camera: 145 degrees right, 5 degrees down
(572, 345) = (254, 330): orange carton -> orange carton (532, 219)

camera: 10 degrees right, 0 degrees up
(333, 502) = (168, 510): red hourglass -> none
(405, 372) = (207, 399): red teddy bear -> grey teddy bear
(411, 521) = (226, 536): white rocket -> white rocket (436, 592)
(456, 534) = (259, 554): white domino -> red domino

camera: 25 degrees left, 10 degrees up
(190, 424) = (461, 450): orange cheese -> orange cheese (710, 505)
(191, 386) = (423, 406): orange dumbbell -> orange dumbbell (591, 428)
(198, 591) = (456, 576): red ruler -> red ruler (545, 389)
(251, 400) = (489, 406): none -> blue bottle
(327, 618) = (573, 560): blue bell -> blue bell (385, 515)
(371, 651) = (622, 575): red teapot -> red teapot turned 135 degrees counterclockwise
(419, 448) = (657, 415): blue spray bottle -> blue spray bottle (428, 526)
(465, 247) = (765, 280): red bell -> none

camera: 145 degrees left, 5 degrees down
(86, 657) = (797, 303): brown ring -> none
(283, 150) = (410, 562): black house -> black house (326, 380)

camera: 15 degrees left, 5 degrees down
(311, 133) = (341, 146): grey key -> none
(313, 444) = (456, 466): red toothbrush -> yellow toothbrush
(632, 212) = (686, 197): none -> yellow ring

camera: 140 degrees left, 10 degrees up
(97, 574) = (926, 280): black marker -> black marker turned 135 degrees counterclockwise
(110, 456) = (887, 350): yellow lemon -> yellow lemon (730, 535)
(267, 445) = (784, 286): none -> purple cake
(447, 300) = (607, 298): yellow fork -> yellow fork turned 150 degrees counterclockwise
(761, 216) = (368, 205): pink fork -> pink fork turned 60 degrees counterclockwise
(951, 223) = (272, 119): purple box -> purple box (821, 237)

□ □ □

Only the lines from the one holding "(110, 456) = (887, 350): yellow" through the end of the records should appear in the answer, each repeated exactly.

(110, 456) = (887, 350): yellow lemon -> yellow lemon (730, 535)
(267, 445) = (784, 286): none -> purple cake
(447, 300) = (607, 298): yellow fork -> yellow fork turned 150 degrees counterclockwise
(761, 216) = (368, 205): pink fork -> pink fork turned 60 degrees counterclockwise
(951, 223) = (272, 119): purple box -> purple box (821, 237)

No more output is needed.